REQUIRED TASK.
Wherever the string "stroma" appears in a line, extract that line.
____ RECORDS FOR THE EXERCISE
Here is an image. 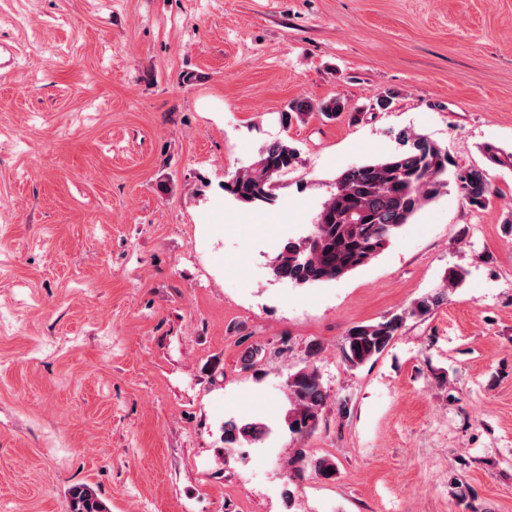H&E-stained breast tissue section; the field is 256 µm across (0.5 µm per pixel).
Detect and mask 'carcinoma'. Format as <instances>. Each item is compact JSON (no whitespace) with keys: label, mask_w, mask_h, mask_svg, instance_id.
I'll return each instance as SVG.
<instances>
[{"label":"carcinoma","mask_w":512,"mask_h":512,"mask_svg":"<svg viewBox=\"0 0 512 512\" xmlns=\"http://www.w3.org/2000/svg\"><path fill=\"white\" fill-rule=\"evenodd\" d=\"M346 110L340 97L317 104L306 98L288 103L281 112L285 125L303 122L314 111L335 120ZM402 149L382 159L344 170L336 179L335 190L323 203L307 235L287 241L272 260L273 275L296 284L334 281L381 255L398 232L415 214L437 198L454 180L465 202L482 208L491 185L482 168L451 170L448 150L424 135L401 132ZM491 167L512 168V152L493 145L483 149ZM299 162V151L286 140L267 143L254 162L224 184V190L238 201L257 206L274 199L278 178ZM445 300L443 293L427 294L407 310L377 322L361 323L349 329L341 355L352 367L379 358L392 345L409 318H424ZM291 408L288 429L303 434L313 429L325 402L318 370L305 366L288 375ZM269 428L256 420L230 419L224 422V447L258 444ZM107 507L86 484L68 490V512H105Z\"/></svg>","instance_id":"1"}]
</instances>
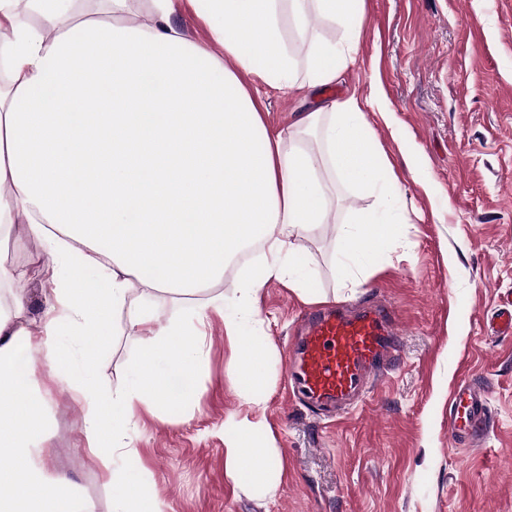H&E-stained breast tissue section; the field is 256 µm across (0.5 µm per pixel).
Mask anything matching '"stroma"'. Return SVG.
I'll return each instance as SVG.
<instances>
[{
  "mask_svg": "<svg viewBox=\"0 0 512 512\" xmlns=\"http://www.w3.org/2000/svg\"><path fill=\"white\" fill-rule=\"evenodd\" d=\"M356 57L328 87L289 95L259 89L260 110L279 131L299 111L362 99L380 85L394 123L377 126L376 144L398 188L392 208L407 221L389 251L354 266L356 289L337 297L351 309L372 300L394 305L403 360L335 417L289 402L286 351L316 304L288 280L272 279L258 294L273 345L265 403L250 410L230 383L224 320L211 313L195 408L172 422L140 412L133 437L142 482L170 512H512V335L490 328L512 294V0H365ZM403 142L422 157L419 177L404 163ZM327 197L328 223L298 245L308 275L330 296L338 286L336 237L377 199L335 183ZM268 255L261 249L199 296L159 297L160 321L186 320L201 298H232ZM49 261L26 225L0 239L5 266ZM138 351L134 331L117 320L99 377L119 386ZM35 376L52 392L49 471L70 477L97 512H111L112 487L83 445L80 408L56 391L44 366ZM464 380L486 386L493 418L477 448L448 435L449 394ZM249 411L266 418L282 452L285 474L271 499L240 492L224 475V422Z\"/></svg>",
  "mask_w": 512,
  "mask_h": 512,
  "instance_id": "1",
  "label": "stroma"
}]
</instances>
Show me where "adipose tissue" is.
I'll use <instances>...</instances> for the list:
<instances>
[{
    "mask_svg": "<svg viewBox=\"0 0 512 512\" xmlns=\"http://www.w3.org/2000/svg\"><path fill=\"white\" fill-rule=\"evenodd\" d=\"M16 0H0V236L26 223L53 258L22 278L49 281L39 315L26 317L17 293L0 304V512H96L43 454L50 400L32 372L41 355L55 383L81 407V435L111 484L112 512H166L144 490L132 461L140 410L172 417L191 409L206 361L199 340L210 311L224 318L233 382L260 406L272 350L260 336L257 294L270 279H303L298 239L328 221L327 177L377 194L382 211H361L336 238L340 281L350 264L386 250L405 217L393 213L388 164L375 147L373 118L391 123L378 91L299 113L271 131L245 77L287 94L325 87L354 64L364 0H202L211 46L172 21L175 0H150L145 22L125 25L127 0H100L92 15L73 0H29L42 17L18 22ZM294 20L297 58L281 33ZM320 16L343 31L331 44L310 24ZM317 138L319 171L305 141ZM271 258L231 299H206L192 317L164 325L152 298L196 294L220 279L254 242ZM140 283L143 300L128 297ZM127 313L140 353L111 391L96 362L115 314ZM224 474L235 488L275 495L279 449L265 423L230 415Z\"/></svg>",
    "mask_w": 512,
    "mask_h": 512,
    "instance_id": "1",
    "label": "adipose tissue"
}]
</instances>
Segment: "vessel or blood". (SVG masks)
<instances>
[{"mask_svg": "<svg viewBox=\"0 0 512 512\" xmlns=\"http://www.w3.org/2000/svg\"><path fill=\"white\" fill-rule=\"evenodd\" d=\"M402 352L396 309L374 303L354 312L323 308L302 318L301 334L289 346L288 387L312 408L343 410ZM490 425L485 390L461 383L448 411L450 436L474 447Z\"/></svg>", "mask_w": 512, "mask_h": 512, "instance_id": "obj_1", "label": "vessel or blood"}]
</instances>
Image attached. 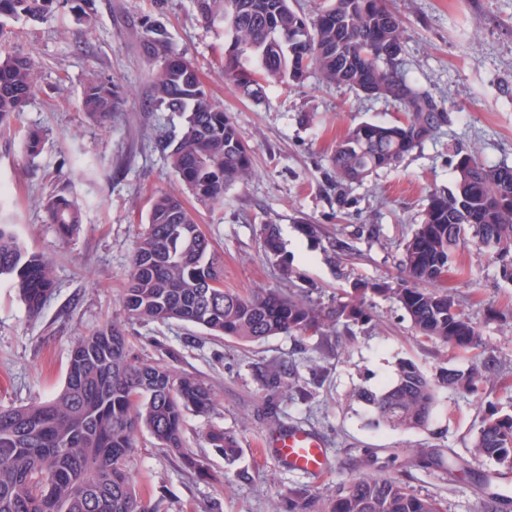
________
ANSWER TO THE PROBLEM.
Mask anything matching '"stroma"'. Return SVG.
  "label": "stroma"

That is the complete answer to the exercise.